● PROMPT
All the data below goes into the copy word for word, but the pictures don't.

● SOURCE MATERIAL
╭──

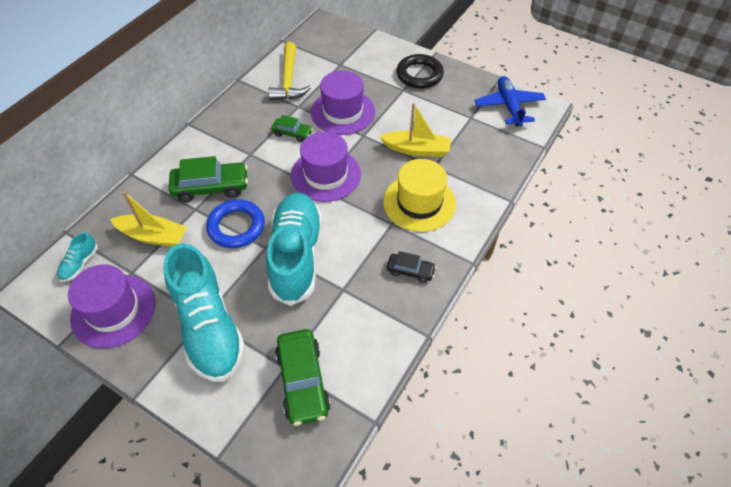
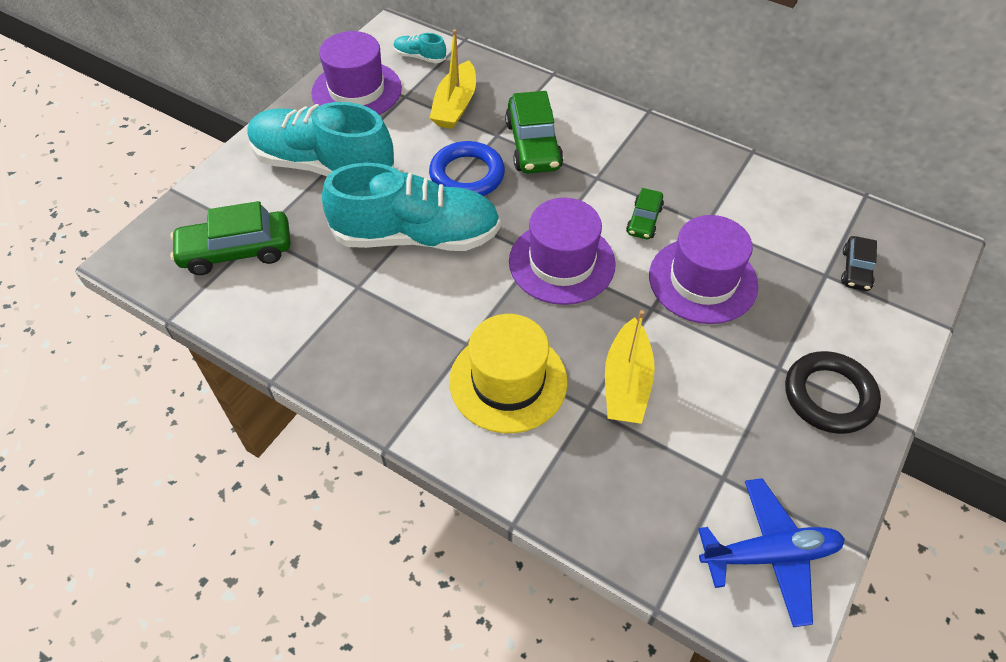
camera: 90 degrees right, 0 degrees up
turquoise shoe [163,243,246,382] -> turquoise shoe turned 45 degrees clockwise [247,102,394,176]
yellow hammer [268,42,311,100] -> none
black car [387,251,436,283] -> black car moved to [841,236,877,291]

╰──

● PROBLEM SOLUTION
camera: 90 degrees right, 0 degrees up
turquoise shoe [163,243,246,382] -> turquoise shoe turned 45 degrees clockwise [247,102,394,176]
yellow hammer [268,42,311,100] -> none
black car [387,251,436,283] -> black car moved to [841,236,877,291]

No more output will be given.